_EXERCISE BRIEF_
If a line in the entries below holds the string "none", copy it.
━━ INPUT DATA
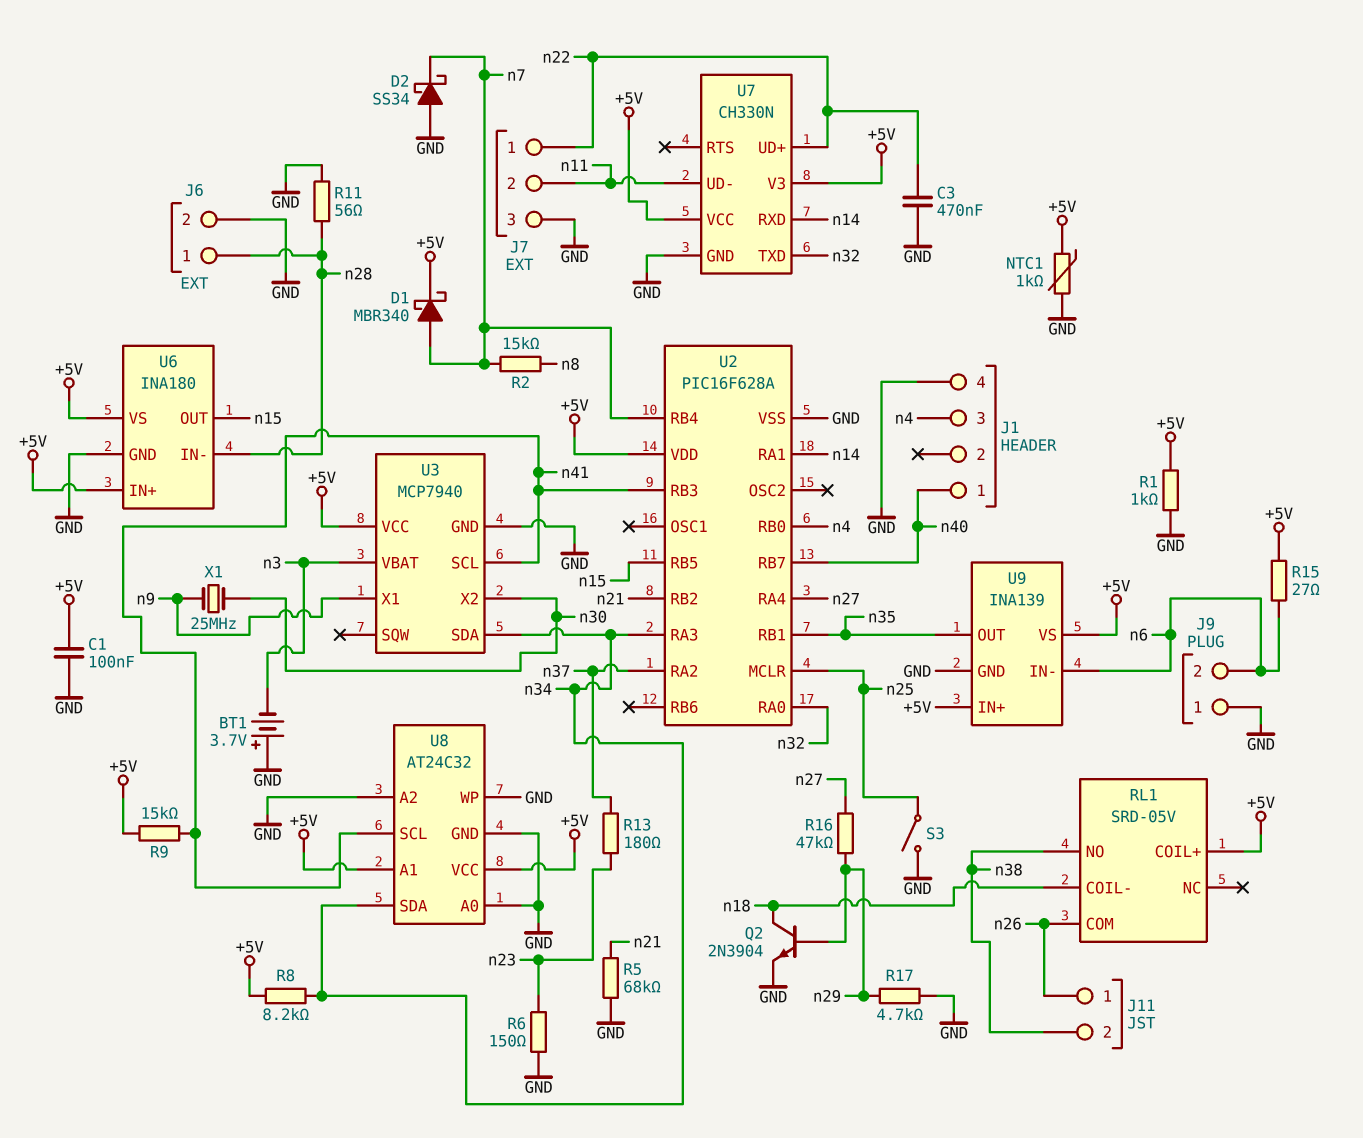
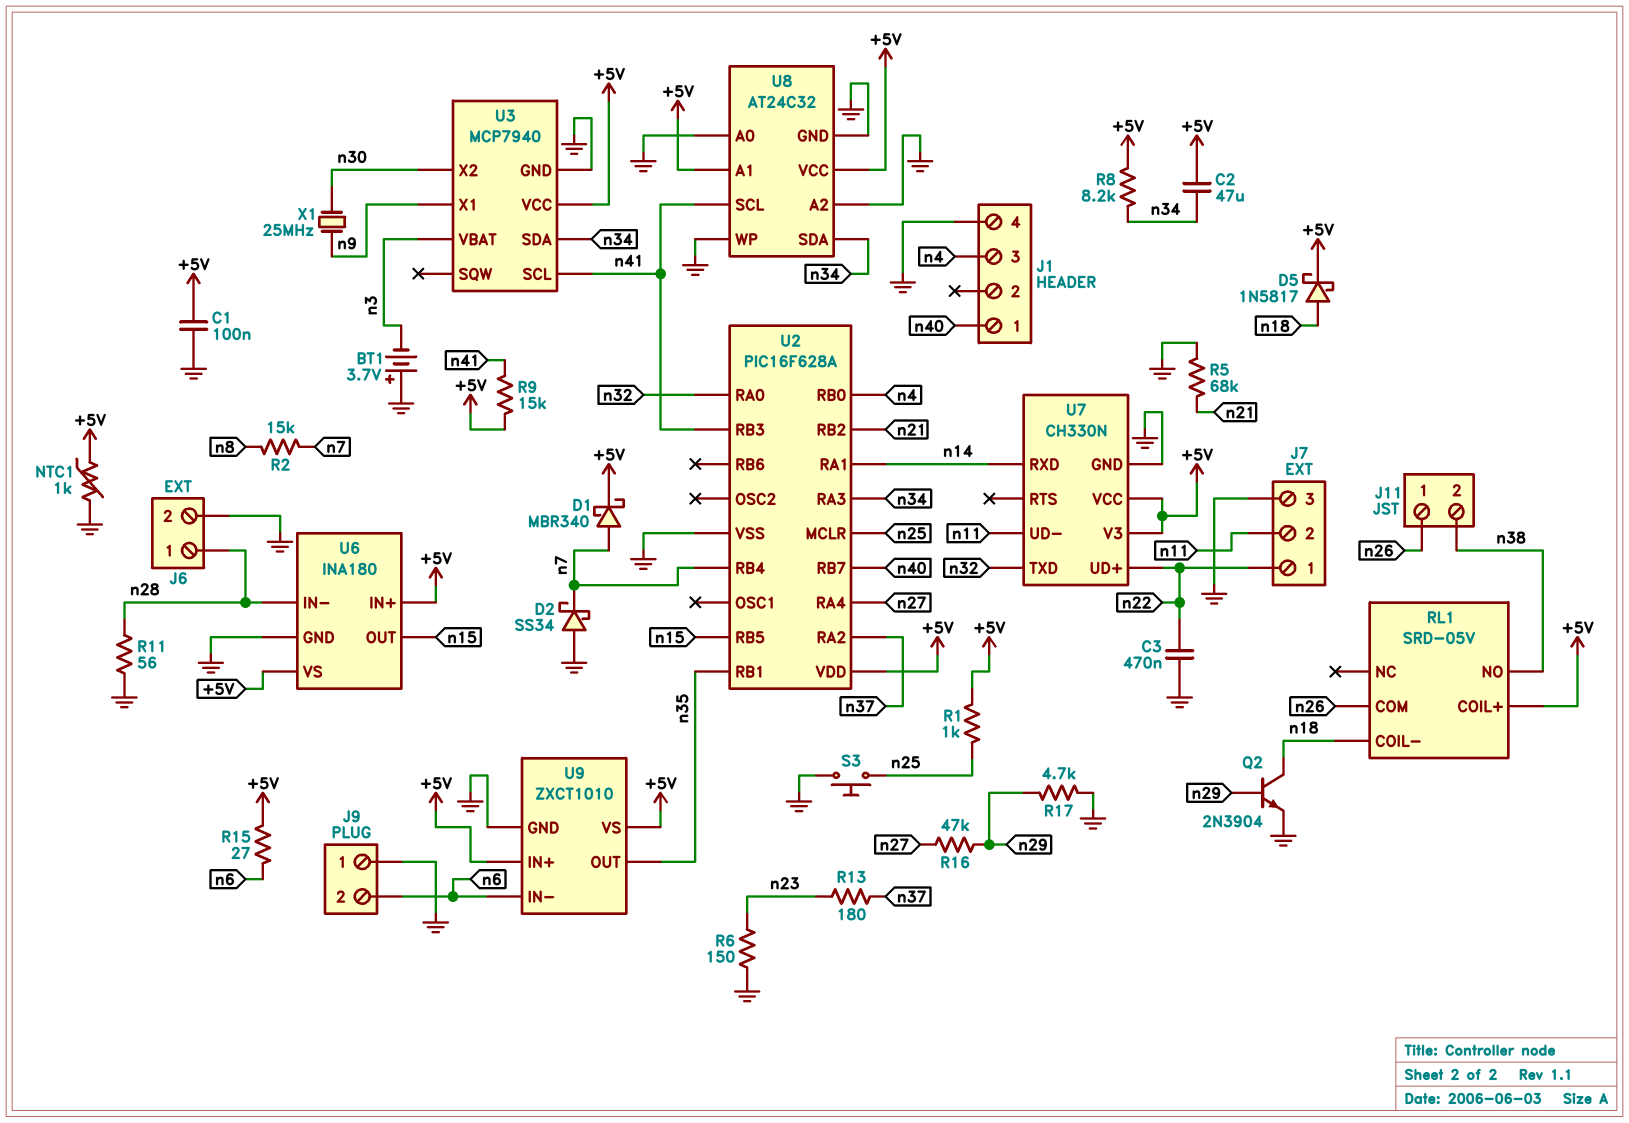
C2: none -> 47uF (+5V, n34)
D5: none -> schottky 1N5817 (A n18, K +5V)
R1: 1k (+5V, GND) -> 1k (+5V, n25)
S3: switch (GND, n25) -> button (GND, n25)
U9: INA139 -> ZXCT1010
━━━━
_RESPONSE FOR THIS EXERCISE_
C2: none -> 47uF (+5V, n34)
D5: none -> schottky 1N5817 (A n18, K +5V)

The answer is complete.